EXERCISE REQUIREMENTS :: All lines holding the word "capsule" should be located in the records and copied.

MATERIALS PROVIDED ::
>>>

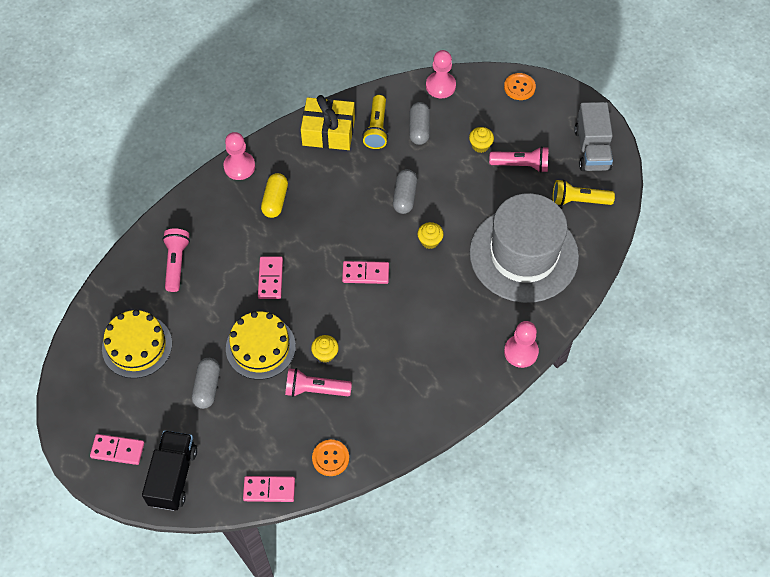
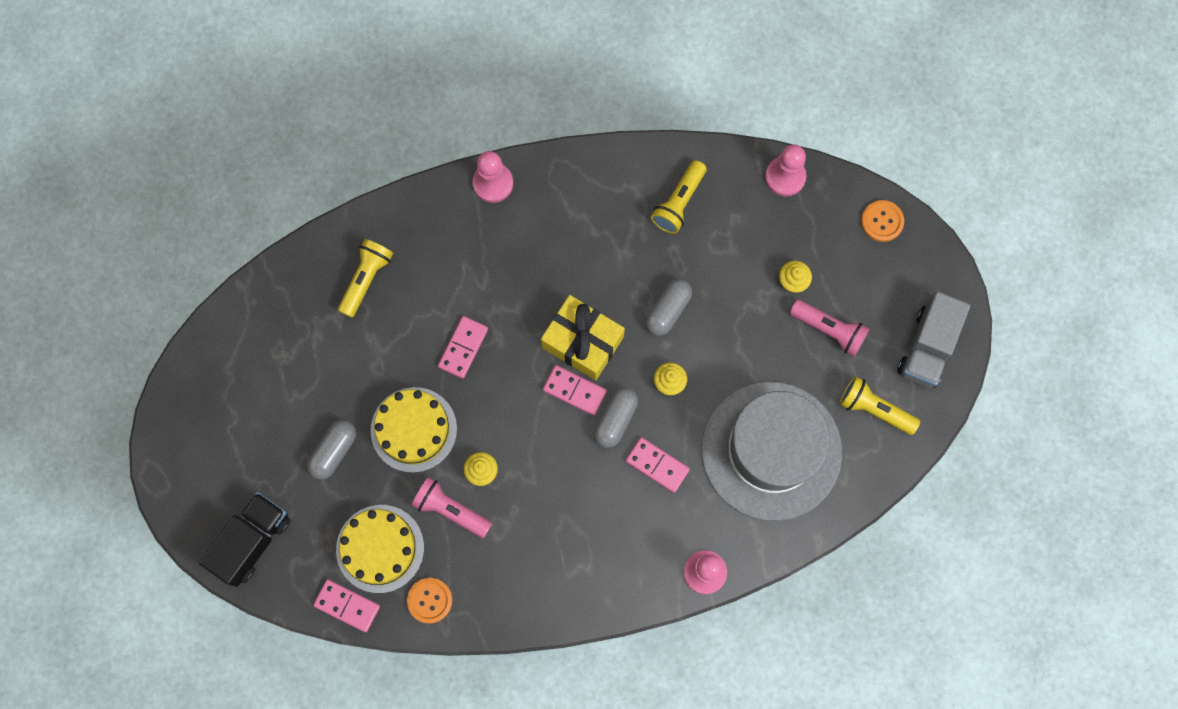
camera: 25 degrees right, 15 degrees up
(117, 450) = (206, 482): pink domino -> pink domino (657, 465)
(137, 346) = (279, 365): yellow cake -> yellow cake (380, 548)
(176, 263) = (366, 279): pink flashlight -> yellow flashlight
(275, 201) = (514, 248): yellow capsule -> none
(328, 132) = (619, 182): yellow gift -> yellow gift (582, 342)
(419, 129) = (729, 226): grey capsule -> grey capsule (615, 420)

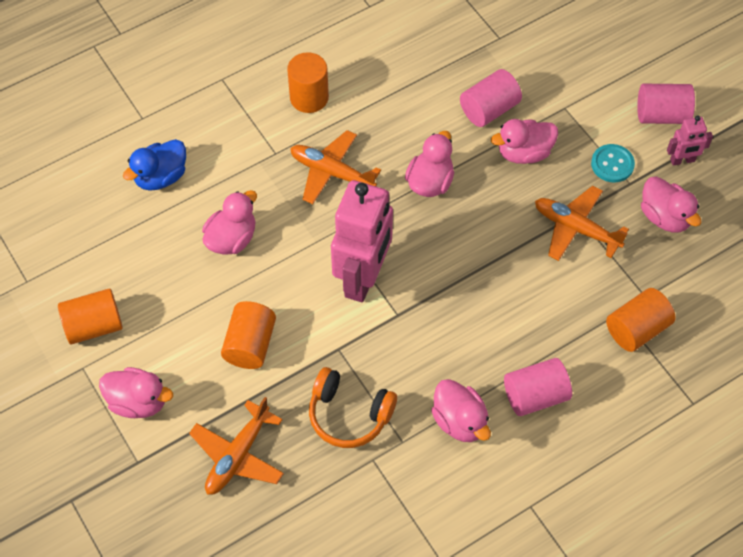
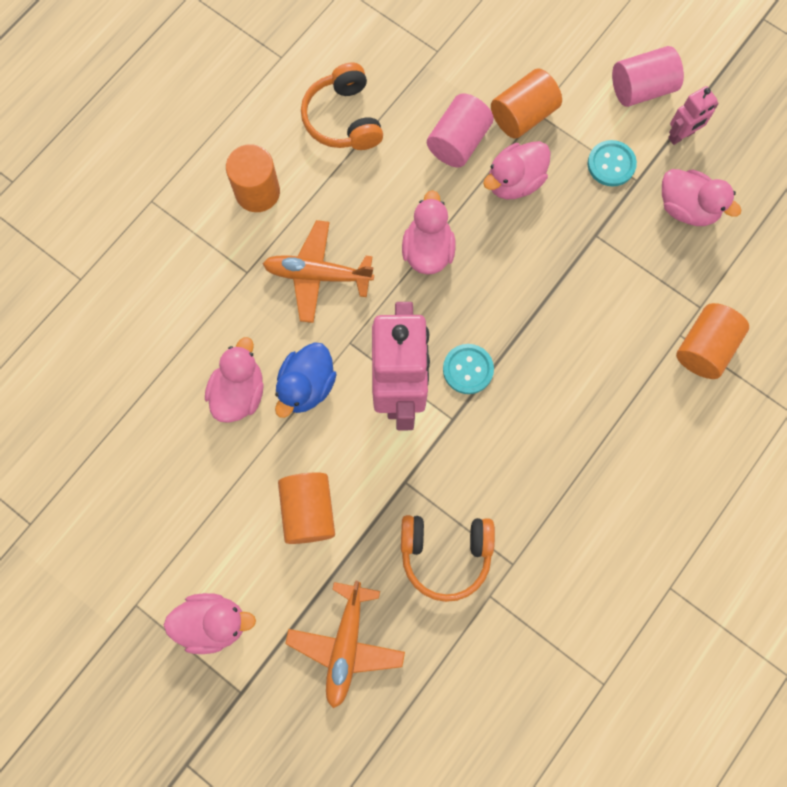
camera: 20 degrees left, 15 degrees up
(94, 326) = (128, 551): orange cylinder -> orange cylinder (523, 115)
(161, 177) = (130, 345): blue duck -> blue duck (306, 386)
(401, 65) = (343, 119): none -> orange headphones
(426, 281) = (468, 369): none -> turquoise button
(460, 421) = (563, 519): pink duck -> none
(535, 396) = (629, 461): pink cylinder -> none
(576, 228) = (601, 253): orange plane -> none

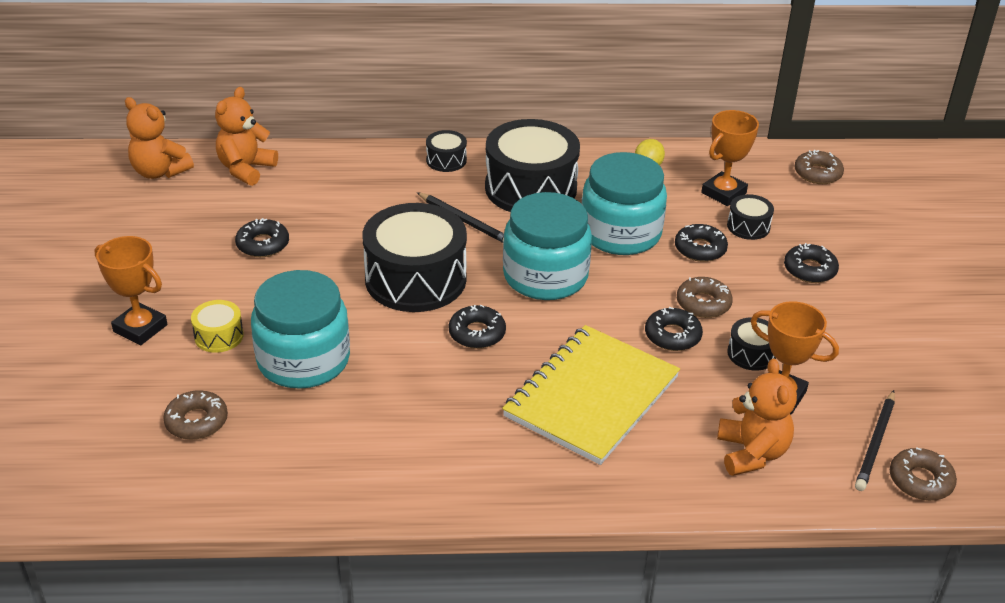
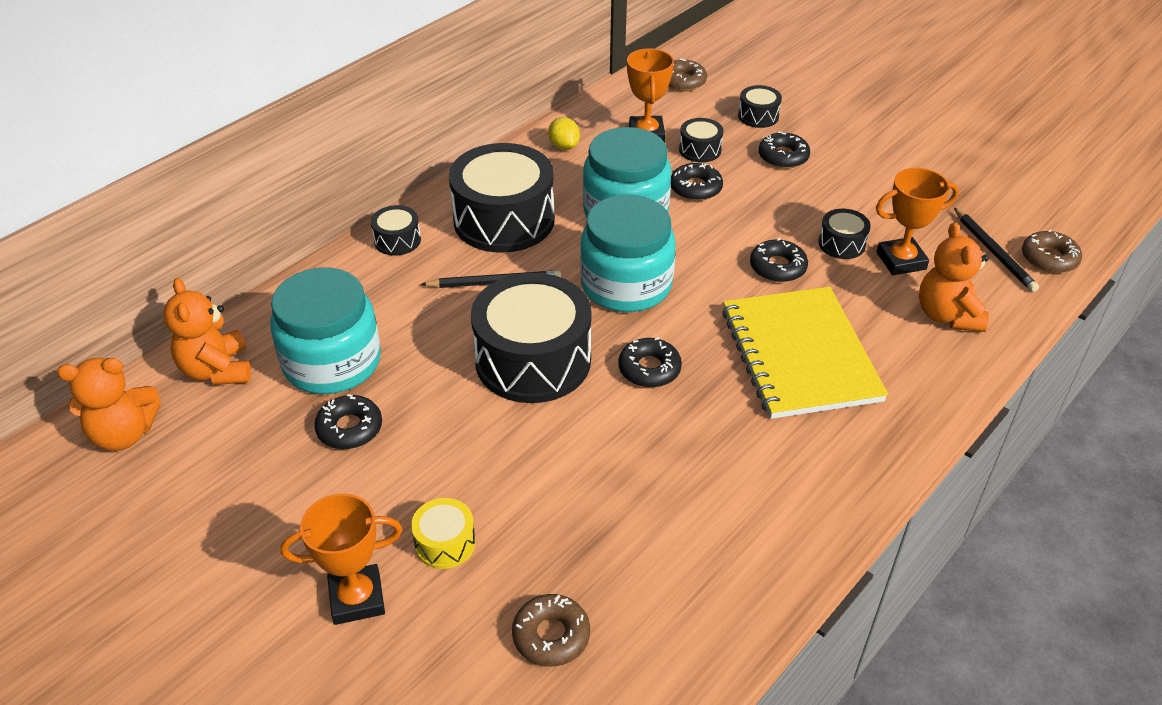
camera: 45 degrees left, 5 degrees up
(303, 360) = (553, 502): turquoise jar -> turquoise jar (332, 362)
(703, 303) = (759, 228): brown donut -> none
(751, 453) = (947, 315): orange teddy bear -> orange teddy bear turned 135 degrees counterclockwise
(839, 231) = (758, 116): none -> black drum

<<<

ANSWER TO THE PROBLEM ::
(275, 201) = (514, 248): yellow capsule -> none
(419, 129) = (729, 226): grey capsule -> grey capsule (615, 420)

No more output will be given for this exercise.